Task input Block Start

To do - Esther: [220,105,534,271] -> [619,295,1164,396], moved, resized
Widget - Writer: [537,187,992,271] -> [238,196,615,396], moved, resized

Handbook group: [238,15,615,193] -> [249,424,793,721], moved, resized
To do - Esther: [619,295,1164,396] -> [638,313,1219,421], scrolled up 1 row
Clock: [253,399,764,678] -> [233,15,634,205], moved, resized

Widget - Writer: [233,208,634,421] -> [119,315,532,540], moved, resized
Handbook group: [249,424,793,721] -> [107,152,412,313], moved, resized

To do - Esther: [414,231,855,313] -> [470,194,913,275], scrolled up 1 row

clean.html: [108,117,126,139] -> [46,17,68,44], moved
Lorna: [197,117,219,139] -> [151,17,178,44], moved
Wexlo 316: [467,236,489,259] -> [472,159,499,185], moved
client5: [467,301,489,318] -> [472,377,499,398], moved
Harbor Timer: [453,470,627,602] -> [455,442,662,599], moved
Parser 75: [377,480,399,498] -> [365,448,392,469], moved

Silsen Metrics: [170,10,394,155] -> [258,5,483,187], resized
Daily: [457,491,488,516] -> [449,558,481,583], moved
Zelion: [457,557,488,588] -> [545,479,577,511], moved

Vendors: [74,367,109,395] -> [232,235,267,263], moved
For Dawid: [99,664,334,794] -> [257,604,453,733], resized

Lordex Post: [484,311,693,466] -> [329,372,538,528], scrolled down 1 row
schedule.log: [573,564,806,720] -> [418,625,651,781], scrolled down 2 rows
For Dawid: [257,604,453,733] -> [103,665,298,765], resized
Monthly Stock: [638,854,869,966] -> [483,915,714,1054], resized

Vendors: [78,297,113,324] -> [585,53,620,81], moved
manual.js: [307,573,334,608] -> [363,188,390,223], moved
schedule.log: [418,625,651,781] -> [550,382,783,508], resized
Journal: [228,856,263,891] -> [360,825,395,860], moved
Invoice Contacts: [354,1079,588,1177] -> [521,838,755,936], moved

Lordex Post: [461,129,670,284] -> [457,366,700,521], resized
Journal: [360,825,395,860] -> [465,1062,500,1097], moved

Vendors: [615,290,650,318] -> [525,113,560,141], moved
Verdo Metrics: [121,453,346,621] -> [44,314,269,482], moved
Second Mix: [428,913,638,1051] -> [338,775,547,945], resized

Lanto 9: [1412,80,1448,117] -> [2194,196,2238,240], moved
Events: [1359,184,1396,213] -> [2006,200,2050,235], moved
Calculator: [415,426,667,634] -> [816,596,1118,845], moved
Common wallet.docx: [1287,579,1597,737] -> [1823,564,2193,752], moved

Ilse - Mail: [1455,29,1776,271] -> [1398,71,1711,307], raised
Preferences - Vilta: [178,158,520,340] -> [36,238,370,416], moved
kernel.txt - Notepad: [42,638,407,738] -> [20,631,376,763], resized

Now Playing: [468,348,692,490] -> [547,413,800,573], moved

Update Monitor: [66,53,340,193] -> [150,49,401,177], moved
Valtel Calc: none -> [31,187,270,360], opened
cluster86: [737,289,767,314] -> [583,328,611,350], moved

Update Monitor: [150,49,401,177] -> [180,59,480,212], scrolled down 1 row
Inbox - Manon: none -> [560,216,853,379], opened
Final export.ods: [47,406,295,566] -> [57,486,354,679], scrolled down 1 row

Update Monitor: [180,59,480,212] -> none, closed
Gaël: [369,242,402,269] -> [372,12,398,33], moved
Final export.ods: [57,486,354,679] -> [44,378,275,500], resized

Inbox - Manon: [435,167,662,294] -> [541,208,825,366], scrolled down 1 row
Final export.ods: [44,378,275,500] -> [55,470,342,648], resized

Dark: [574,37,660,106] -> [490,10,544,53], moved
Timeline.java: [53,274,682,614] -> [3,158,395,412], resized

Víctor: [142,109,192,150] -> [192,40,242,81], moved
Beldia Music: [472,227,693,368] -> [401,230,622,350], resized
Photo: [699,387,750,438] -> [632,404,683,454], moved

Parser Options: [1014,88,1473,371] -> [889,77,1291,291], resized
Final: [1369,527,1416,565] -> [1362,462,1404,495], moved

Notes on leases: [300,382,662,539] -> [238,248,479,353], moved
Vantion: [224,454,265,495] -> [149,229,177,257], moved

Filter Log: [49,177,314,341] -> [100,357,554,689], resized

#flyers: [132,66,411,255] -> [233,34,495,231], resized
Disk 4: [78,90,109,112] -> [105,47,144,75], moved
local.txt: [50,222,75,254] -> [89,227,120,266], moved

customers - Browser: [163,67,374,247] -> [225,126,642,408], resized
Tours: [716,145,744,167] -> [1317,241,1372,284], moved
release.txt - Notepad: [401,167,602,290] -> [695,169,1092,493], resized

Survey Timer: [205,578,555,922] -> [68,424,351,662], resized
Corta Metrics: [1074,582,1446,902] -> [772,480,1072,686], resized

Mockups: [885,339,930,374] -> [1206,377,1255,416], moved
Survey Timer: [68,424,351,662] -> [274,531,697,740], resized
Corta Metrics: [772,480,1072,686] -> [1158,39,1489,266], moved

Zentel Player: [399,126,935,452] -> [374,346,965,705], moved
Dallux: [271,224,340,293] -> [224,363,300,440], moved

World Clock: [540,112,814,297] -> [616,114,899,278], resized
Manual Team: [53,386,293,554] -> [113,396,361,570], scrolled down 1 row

Task input Block End

Your objective
Out of the entries, report each line that contains the word "scrolled".

Worked solution
To do - Esther: [619,295,1164,396] -> [638,313,1219,421], scrolled up 1 row
To do - Esther: [414,231,855,313] -> [470,194,913,275], scrolled up 1 row
Lordex Post: [484,311,693,466] -> [329,372,538,528], scrolled down 1 row
schedule.log: [573,564,806,720] -> [418,625,651,781], scrolled down 2 rows
Update Monitor: [150,49,401,177] -> [180,59,480,212], scrolled down 1 row
Final export.ods: [47,406,295,566] -> [57,486,354,679], scrolled down 1 row
Inbox - Manon: [435,167,662,294] -> [541,208,825,366], scrolled down 1 row
Manual Team: [53,386,293,554] -> [113,396,361,570], scrolled down 1 row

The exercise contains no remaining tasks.